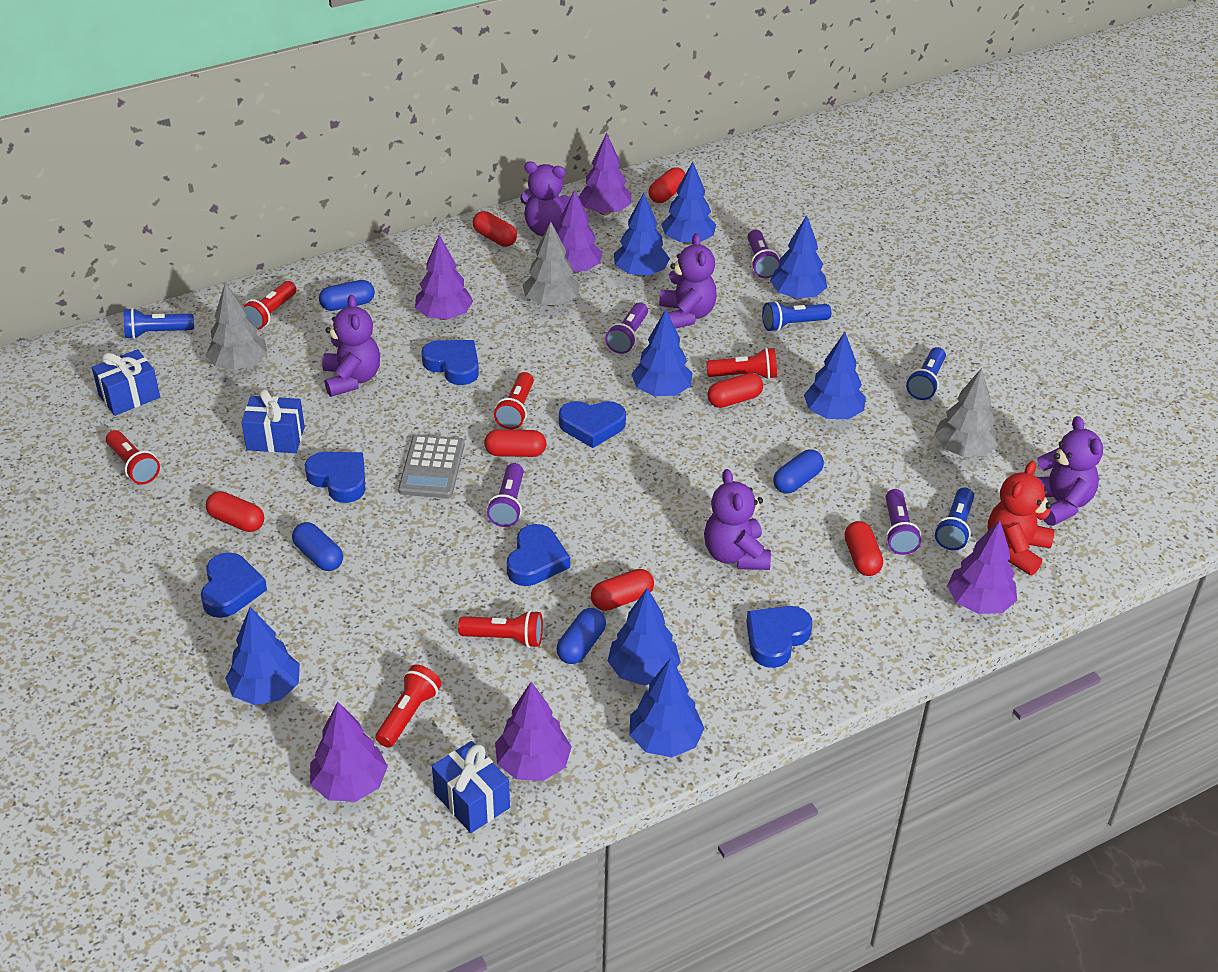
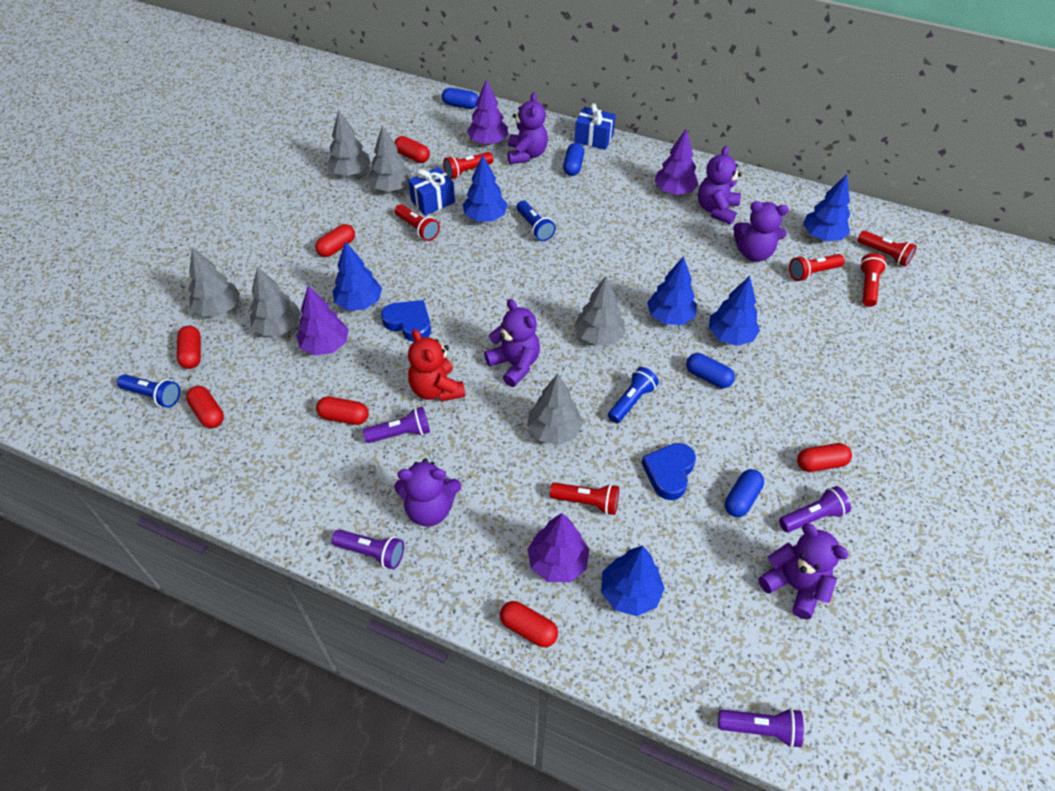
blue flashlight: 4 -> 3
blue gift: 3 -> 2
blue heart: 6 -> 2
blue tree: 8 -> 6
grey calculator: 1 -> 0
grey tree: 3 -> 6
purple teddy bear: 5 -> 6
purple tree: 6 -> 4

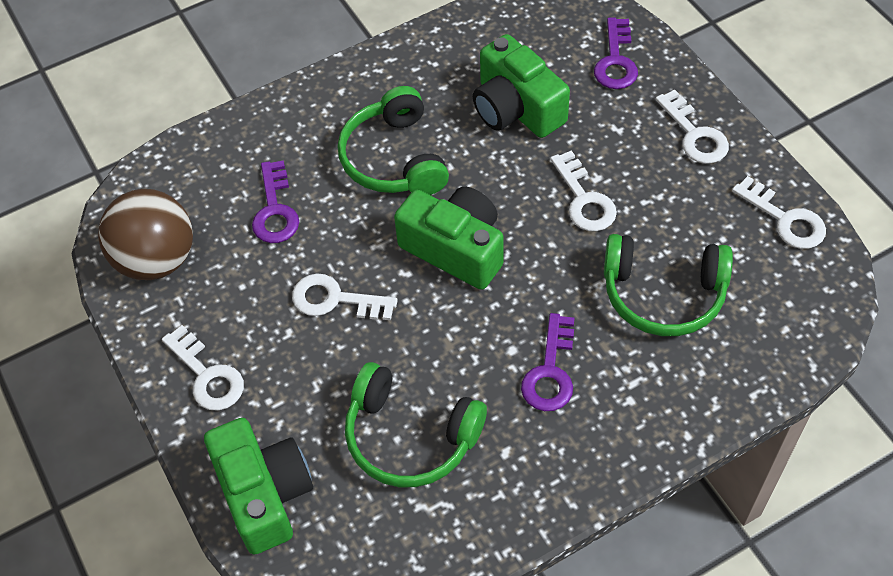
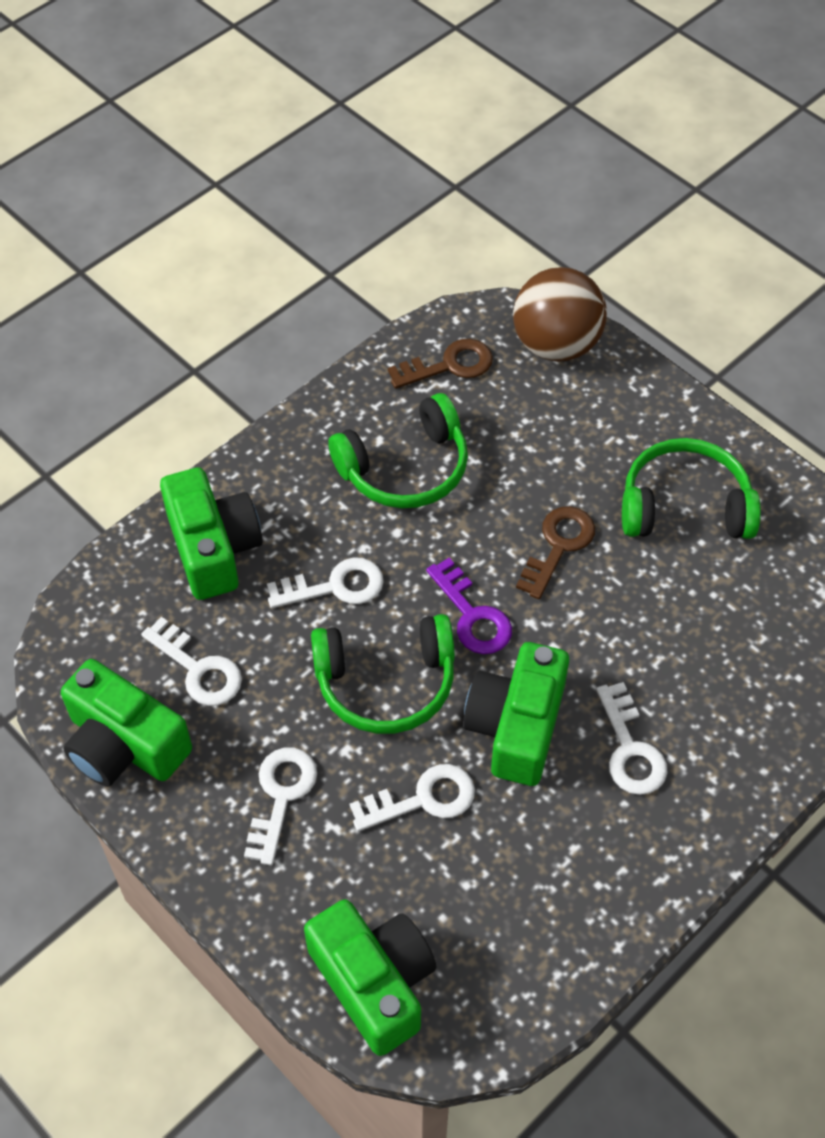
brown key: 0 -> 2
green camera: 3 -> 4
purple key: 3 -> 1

▸ HOW TO COMPLETE THIS TASK:
A number is the only answer here: how many lines of the material above contain "tree"?

▸ ANSWER AREA:
3